> **Records**:
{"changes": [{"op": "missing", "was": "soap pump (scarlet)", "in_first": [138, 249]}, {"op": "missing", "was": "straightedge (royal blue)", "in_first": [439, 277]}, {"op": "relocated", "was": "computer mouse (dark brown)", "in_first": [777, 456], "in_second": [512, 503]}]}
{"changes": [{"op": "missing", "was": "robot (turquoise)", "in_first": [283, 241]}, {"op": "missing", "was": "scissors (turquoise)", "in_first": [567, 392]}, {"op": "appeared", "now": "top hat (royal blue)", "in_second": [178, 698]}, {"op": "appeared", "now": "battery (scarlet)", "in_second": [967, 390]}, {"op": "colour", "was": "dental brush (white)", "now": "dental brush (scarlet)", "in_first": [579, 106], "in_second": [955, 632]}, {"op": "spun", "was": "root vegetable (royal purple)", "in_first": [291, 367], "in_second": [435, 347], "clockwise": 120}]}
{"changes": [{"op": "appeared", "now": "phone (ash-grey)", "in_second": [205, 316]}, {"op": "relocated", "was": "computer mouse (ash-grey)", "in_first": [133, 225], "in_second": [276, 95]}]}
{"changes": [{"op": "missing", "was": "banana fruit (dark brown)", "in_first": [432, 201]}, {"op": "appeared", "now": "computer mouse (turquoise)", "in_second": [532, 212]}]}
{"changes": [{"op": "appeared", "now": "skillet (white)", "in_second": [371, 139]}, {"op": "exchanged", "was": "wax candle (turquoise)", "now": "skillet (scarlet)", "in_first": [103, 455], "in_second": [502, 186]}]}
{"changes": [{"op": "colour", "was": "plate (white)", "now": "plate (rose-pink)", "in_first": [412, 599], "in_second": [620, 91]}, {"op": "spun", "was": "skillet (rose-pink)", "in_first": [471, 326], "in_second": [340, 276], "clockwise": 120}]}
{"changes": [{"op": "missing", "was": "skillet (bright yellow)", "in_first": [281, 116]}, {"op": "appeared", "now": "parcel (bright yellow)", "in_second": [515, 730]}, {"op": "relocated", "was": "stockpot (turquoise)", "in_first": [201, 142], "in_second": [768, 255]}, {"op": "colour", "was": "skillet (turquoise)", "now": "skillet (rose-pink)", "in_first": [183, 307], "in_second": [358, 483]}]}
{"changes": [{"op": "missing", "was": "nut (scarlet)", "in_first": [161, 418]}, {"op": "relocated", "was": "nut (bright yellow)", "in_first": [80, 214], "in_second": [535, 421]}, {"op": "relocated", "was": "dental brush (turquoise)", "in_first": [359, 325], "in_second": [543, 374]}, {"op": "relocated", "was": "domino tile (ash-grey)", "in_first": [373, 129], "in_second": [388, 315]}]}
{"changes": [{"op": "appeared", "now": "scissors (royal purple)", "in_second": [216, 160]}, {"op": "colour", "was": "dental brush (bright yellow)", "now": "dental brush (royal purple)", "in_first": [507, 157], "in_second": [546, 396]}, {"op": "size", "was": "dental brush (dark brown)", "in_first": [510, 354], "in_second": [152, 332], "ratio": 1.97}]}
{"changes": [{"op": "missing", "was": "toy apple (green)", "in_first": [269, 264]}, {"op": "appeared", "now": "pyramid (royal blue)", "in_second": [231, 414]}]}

> **Your goal**: Find the lines above holding the word "skillet" and show them.

> **Reply to the task**:
{"changes": [{"op": "appeared", "now": "skillet (white)", "in_second": [371, 139]}, {"op": "exchanged", "was": "wax candle (turquoise)", "now": "skillet (scarlet)", "in_first": [103, 455], "in_second": [502, 186]}]}
{"changes": [{"op": "colour", "was": "plate (white)", "now": "plate (rose-pink)", "in_first": [412, 599], "in_second": [620, 91]}, {"op": "spun", "was": "skillet (rose-pink)", "in_first": [471, 326], "in_second": [340, 276], "clockwise": 120}]}
{"changes": [{"op": "missing", "was": "skillet (bright yellow)", "in_first": [281, 116]}, {"op": "appeared", "now": "parcel (bright yellow)", "in_second": [515, 730]}, {"op": "relocated", "was": "stockpot (turquoise)", "in_first": [201, 142], "in_second": [768, 255]}, {"op": "colour", "was": "skillet (turquoise)", "now": "skillet (rose-pink)", "in_first": [183, 307], "in_second": [358, 483]}]}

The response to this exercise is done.